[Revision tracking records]
━━━━━━━━━━━━━━━━━━━━━━━━━━━━━━
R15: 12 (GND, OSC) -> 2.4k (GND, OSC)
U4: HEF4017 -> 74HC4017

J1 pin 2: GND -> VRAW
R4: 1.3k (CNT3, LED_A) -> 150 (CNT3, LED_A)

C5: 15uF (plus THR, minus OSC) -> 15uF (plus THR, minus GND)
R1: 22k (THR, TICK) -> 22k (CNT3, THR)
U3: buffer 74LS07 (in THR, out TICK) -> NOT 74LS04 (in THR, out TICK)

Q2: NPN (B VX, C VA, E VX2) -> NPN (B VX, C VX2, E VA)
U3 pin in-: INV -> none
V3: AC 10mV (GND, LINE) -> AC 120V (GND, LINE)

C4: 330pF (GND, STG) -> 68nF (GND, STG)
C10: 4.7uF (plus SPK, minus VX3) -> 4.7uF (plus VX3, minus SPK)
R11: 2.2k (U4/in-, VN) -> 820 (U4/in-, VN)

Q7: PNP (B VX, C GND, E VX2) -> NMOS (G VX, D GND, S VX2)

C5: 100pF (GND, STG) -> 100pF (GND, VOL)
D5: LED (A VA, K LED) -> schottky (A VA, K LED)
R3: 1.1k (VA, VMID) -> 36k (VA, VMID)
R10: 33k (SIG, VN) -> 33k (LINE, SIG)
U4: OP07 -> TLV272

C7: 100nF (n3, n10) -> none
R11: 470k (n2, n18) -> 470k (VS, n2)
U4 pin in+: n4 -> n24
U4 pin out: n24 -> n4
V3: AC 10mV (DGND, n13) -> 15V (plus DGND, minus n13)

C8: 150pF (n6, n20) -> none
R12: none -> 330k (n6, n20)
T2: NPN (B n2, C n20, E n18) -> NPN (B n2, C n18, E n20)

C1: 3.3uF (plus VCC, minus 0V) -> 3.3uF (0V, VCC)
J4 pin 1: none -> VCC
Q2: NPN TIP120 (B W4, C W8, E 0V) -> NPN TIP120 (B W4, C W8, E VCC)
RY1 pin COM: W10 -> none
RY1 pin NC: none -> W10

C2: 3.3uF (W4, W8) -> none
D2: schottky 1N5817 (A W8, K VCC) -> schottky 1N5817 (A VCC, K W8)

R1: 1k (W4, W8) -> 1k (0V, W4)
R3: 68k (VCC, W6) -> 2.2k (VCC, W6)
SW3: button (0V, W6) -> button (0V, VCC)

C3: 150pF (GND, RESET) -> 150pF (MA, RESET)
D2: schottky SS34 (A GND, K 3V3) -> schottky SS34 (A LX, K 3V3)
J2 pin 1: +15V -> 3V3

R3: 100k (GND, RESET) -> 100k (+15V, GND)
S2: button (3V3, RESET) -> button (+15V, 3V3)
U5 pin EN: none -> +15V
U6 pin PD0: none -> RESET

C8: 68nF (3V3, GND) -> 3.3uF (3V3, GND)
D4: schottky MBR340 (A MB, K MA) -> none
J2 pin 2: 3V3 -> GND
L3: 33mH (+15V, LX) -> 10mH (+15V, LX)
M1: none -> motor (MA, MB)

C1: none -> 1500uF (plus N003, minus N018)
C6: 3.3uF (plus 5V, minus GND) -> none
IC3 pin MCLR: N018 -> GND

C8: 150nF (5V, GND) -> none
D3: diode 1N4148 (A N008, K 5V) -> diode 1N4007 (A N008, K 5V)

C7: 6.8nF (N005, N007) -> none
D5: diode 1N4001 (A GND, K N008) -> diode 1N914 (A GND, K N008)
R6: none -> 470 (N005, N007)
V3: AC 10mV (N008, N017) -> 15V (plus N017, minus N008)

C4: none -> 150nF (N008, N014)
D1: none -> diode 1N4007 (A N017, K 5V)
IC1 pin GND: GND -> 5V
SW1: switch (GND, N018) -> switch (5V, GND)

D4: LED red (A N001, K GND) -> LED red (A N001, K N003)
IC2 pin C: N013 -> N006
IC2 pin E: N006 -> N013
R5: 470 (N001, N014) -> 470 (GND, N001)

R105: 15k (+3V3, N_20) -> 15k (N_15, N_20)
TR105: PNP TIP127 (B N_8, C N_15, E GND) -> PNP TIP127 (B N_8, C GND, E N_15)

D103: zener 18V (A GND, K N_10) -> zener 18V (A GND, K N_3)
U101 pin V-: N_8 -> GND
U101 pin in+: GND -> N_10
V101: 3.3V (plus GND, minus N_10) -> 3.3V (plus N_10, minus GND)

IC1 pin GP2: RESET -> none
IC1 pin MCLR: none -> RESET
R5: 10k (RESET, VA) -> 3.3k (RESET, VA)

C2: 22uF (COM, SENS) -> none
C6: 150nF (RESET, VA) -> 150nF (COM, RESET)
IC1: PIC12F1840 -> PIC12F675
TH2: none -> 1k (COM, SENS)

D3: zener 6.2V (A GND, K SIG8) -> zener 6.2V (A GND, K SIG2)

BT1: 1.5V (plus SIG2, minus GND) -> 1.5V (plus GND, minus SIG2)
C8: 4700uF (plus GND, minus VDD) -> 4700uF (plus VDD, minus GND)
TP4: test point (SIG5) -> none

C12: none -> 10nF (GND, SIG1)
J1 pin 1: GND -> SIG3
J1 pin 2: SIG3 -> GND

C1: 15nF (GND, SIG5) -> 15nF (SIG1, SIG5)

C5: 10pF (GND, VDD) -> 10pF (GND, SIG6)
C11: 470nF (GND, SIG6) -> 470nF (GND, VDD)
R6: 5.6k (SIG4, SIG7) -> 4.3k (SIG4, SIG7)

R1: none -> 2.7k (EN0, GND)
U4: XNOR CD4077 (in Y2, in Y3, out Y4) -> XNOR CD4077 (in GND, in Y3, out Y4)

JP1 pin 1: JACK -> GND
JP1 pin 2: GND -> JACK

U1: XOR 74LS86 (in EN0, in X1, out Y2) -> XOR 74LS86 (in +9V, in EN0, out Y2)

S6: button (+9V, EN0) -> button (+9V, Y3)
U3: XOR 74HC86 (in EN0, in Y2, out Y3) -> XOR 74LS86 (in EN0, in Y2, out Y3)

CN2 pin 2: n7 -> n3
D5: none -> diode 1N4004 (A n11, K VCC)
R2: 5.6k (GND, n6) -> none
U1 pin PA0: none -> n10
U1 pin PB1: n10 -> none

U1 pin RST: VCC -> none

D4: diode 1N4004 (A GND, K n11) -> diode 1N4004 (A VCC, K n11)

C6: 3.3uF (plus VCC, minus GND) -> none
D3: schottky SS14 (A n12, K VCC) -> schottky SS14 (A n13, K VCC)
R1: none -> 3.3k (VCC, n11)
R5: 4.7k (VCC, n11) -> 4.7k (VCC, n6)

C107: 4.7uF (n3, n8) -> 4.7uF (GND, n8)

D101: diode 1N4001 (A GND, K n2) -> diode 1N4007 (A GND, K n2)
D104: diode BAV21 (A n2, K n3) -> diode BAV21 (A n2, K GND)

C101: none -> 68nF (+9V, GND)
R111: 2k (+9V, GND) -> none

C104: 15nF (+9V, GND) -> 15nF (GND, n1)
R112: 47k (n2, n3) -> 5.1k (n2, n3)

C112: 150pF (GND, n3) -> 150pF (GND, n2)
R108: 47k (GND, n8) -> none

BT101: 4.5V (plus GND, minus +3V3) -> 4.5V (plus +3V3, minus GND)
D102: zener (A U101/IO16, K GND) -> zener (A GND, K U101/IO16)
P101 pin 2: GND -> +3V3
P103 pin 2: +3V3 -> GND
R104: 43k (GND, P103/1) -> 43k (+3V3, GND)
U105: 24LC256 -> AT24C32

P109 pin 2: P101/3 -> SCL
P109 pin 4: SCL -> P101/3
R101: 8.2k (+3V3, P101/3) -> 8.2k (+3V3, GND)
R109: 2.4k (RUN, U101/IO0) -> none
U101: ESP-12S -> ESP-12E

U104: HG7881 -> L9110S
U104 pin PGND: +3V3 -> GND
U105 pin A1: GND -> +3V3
━━━━━━━━━━━━━━━━━━━━━━━━━━━━━━
* What you need to do
Scan the data above for the word "diode". Copy every line in which it is found.

* Finished task
D3: diode 1N4148 (A N008, K 5V) -> diode 1N4007 (A N008, K 5V)
D5: diode 1N4001 (A GND, K N008) -> diode 1N914 (A GND, K N008)
D1: none -> diode 1N4007 (A N017, K 5V)
D5: none -> diode 1N4004 (A n11, K VCC)
D4: diode 1N4004 (A GND, K n11) -> diode 1N4004 (A VCC, K n11)
D101: diode 1N4001 (A GND, K n2) -> diode 1N4007 (A GND, K n2)
D104: diode BAV21 (A n2, K n3) -> diode BAV21 (A n2, K GND)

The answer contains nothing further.